Problem to solve: Extract each line of the records in which the string "kern" appears.

........

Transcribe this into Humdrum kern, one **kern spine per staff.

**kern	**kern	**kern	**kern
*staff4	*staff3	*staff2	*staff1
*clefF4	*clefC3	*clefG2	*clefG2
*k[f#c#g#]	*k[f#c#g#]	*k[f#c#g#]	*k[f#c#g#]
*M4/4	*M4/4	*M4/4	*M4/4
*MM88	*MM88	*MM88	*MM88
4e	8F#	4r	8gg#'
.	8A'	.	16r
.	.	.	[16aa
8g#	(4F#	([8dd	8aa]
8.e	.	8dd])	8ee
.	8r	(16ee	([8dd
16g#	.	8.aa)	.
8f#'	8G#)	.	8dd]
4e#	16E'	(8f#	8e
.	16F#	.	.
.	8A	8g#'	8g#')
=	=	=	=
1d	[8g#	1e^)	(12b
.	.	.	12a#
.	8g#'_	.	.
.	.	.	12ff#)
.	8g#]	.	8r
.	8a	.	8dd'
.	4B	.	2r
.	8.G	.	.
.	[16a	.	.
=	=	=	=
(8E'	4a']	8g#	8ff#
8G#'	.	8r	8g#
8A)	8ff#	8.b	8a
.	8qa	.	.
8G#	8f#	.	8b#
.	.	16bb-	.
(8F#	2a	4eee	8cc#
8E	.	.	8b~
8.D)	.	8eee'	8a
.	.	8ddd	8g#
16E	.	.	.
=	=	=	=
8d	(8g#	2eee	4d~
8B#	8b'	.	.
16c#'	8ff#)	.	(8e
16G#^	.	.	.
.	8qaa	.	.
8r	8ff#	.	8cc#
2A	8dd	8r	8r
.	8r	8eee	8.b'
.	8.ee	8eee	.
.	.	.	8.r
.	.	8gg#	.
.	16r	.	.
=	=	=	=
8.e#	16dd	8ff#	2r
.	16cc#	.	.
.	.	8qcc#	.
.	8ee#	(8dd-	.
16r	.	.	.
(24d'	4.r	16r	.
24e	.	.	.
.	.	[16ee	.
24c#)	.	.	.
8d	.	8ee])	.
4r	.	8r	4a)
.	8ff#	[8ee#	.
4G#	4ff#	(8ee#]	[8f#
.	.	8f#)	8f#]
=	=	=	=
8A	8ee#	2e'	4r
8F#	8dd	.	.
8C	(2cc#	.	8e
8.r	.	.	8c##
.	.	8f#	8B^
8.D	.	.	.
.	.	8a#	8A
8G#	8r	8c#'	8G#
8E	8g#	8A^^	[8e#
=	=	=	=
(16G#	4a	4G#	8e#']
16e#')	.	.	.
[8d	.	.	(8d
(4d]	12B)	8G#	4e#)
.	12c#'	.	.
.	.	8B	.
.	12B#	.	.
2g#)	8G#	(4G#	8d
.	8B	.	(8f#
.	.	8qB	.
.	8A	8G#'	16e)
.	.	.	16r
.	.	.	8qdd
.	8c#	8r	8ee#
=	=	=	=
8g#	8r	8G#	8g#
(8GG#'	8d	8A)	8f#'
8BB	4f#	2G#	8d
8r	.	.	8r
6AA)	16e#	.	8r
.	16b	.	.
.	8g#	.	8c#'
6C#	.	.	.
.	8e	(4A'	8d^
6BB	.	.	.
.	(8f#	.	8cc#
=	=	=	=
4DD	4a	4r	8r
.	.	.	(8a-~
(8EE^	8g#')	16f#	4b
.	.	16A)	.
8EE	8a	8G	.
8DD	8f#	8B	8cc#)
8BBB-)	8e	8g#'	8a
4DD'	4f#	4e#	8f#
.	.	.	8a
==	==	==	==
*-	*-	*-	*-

........

Solved exercise:
Transcribe this into Humdrum kern, one **kern spine per staff.
**kern	**kern	**kern	**kern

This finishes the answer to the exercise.